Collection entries
● ● ● ● ● ● ●

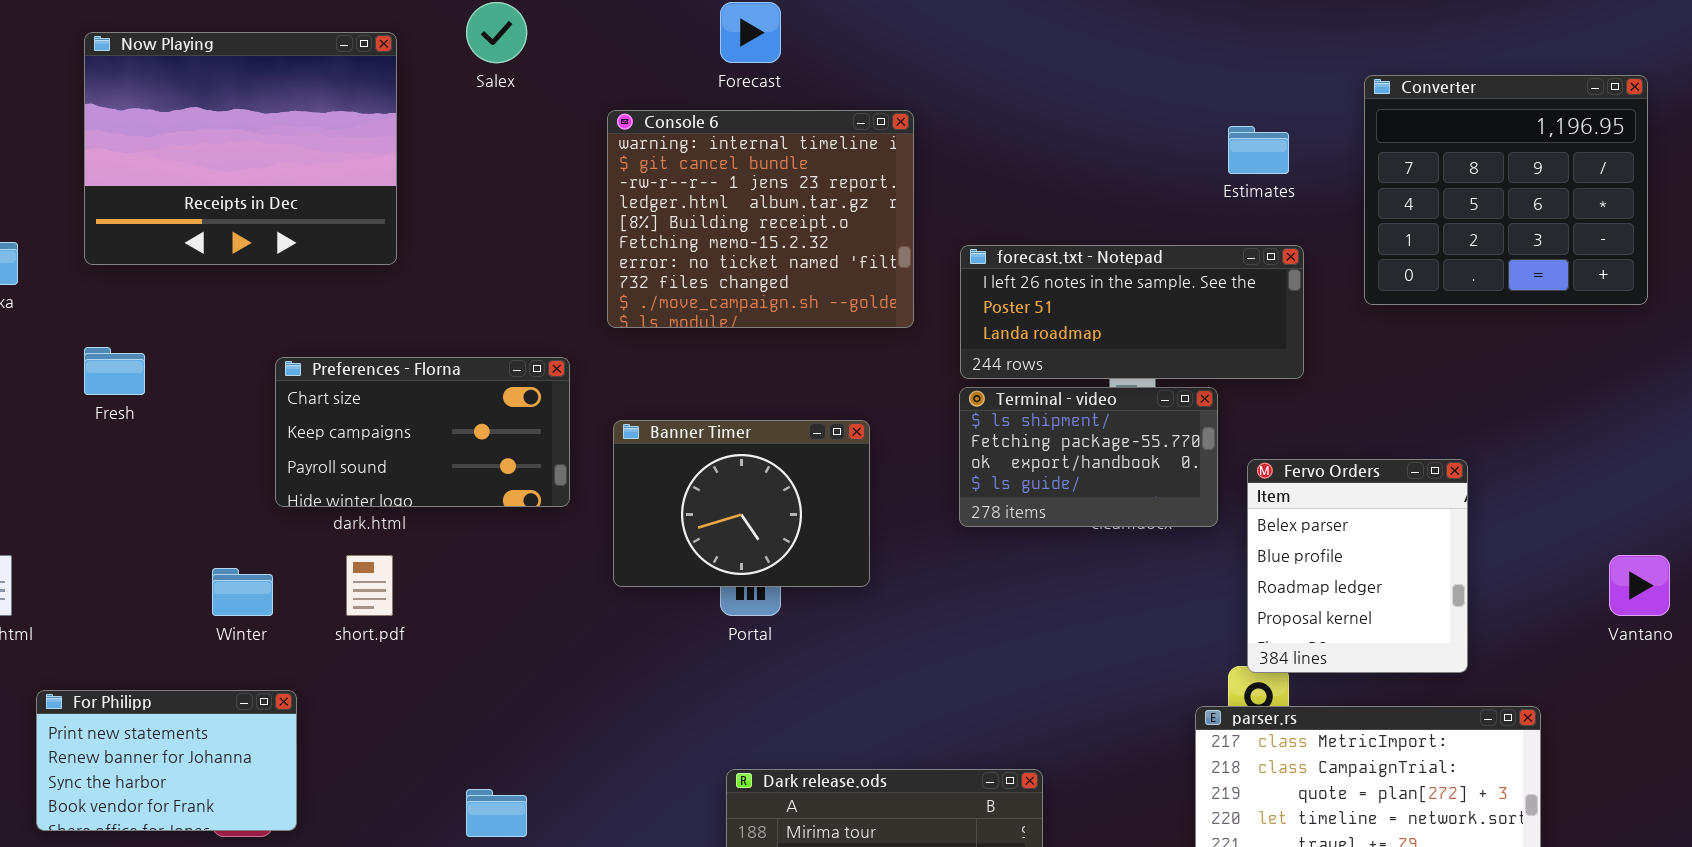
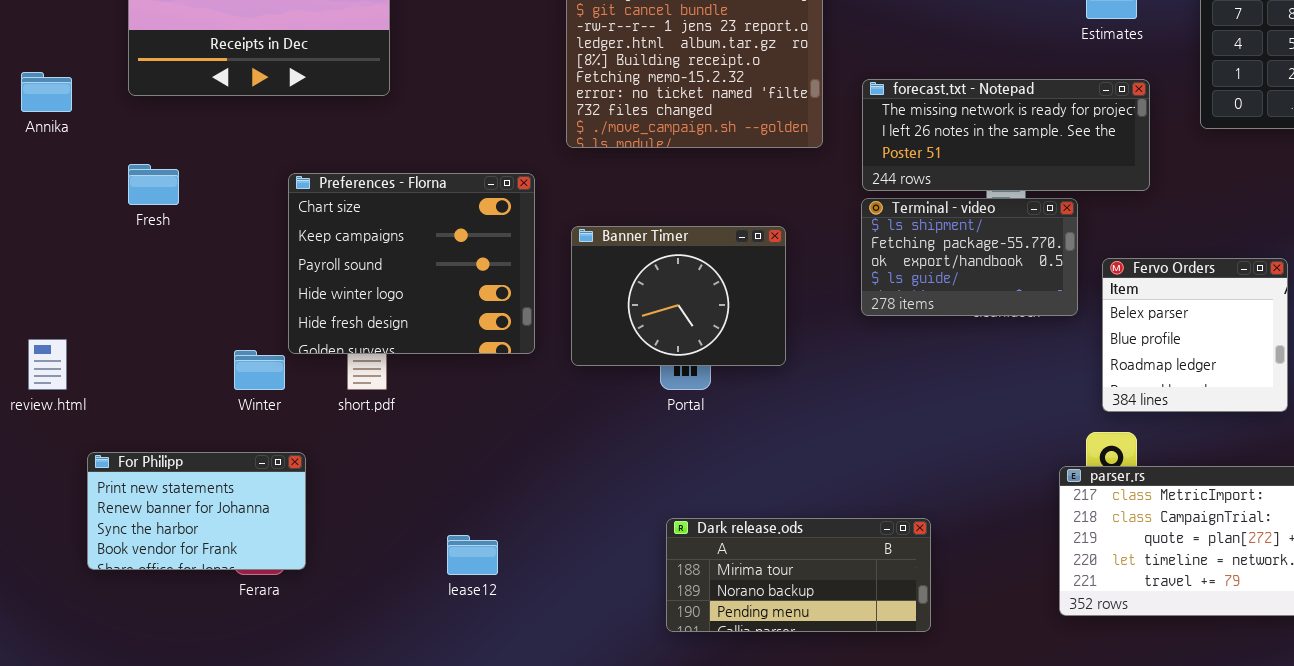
forecast.txt - Notepad: [960,245,1304,379] -> [862,79,1150,191], scrolled up 1 row
Preferences - Florna: [275,357,570,507] -> [288,173,535,354], resized
Fervo Orders: [1247,459,1468,673] -> [1102,258,1288,412], resized

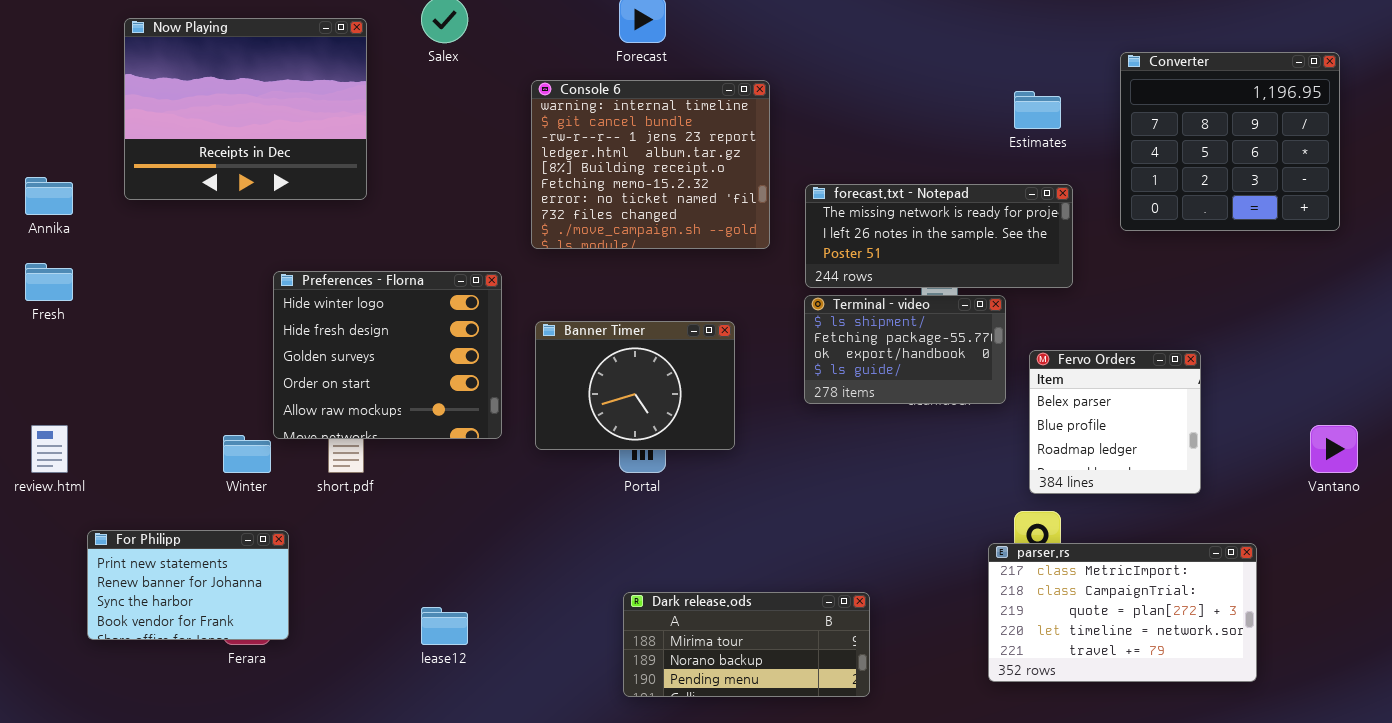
Fresh: [128,164,179,205] -> [25,263,73,301], moved
Preferences - Florna: [288,173,535,354] -> [273,271,502,439], scrolled down 3 rows

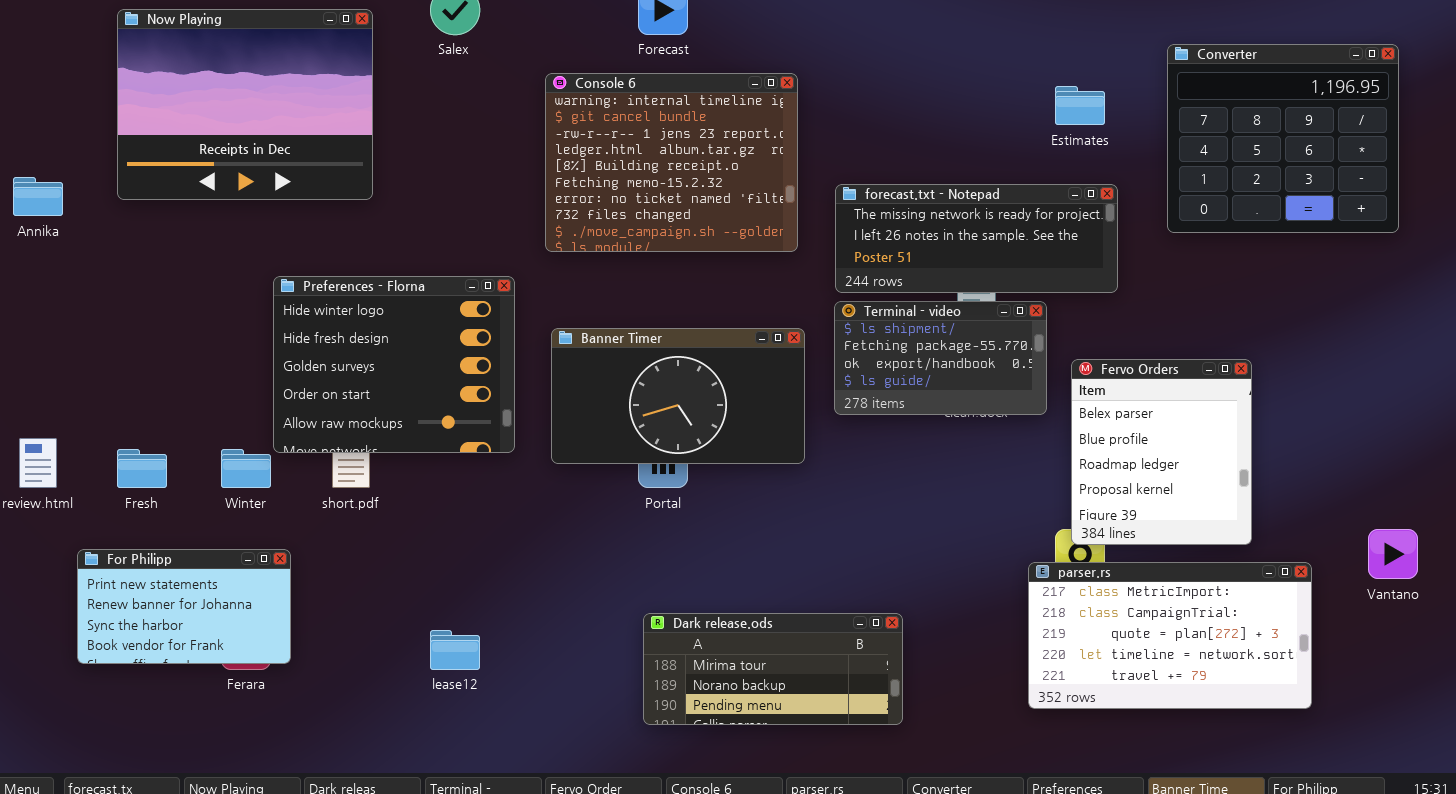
Fresh: [25,263,73,301] -> [117,449,167,488], moved
Banner Timer: [535,321,735,450] -> [551,328,805,464], resized
Fervo Orders: [1029,350,1201,494] -> [1071,359,1252,545], resized
Vantano: [1310,425,1358,473] -> [1368,529,1418,579], moved

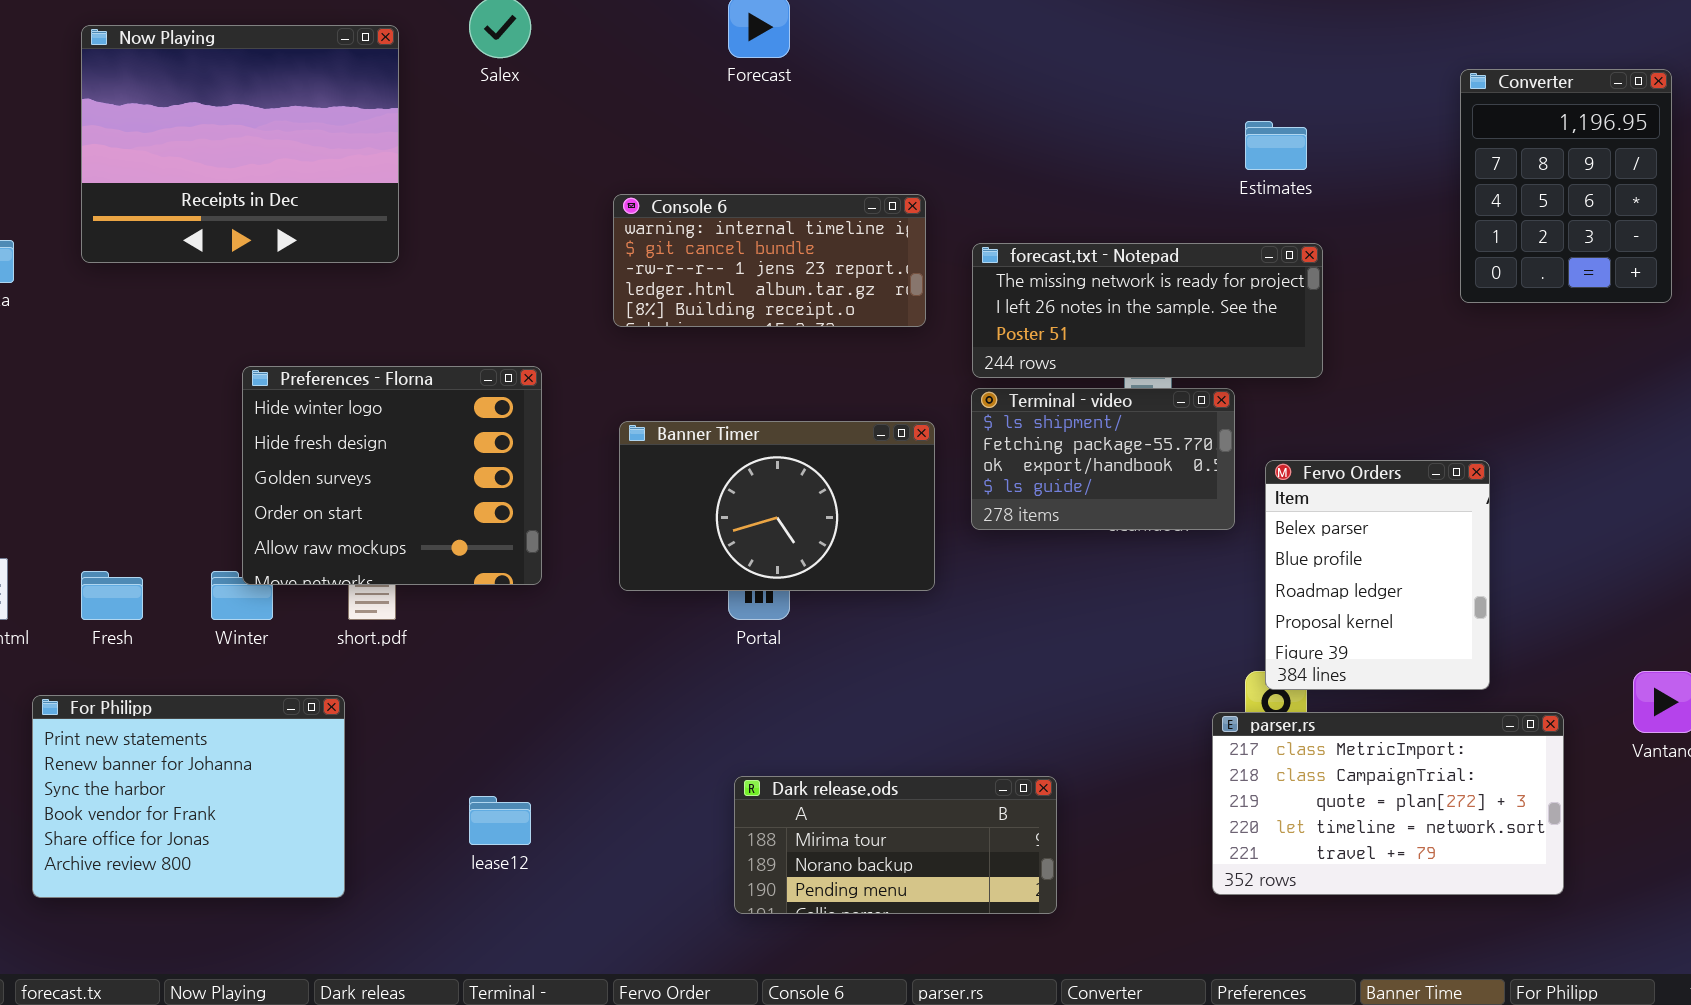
Converter: [1167,44,1399,233] -> [1460,69,1672,303], resized
Console 6: [545,73,798,252] -> [613,194,926,327], resized
Preferences - Florna: [273,276,515,453] -> [242,366,542,585], moved
For Philipp: [77,549,291,664] -> [32,695,345,898], resized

● ● ● ● ● ● ●

YOUR ASSIGNMENT
For every line of the records above that holds the word "Fresh", count one, and state the total only.

EXPECTED ANSWER
2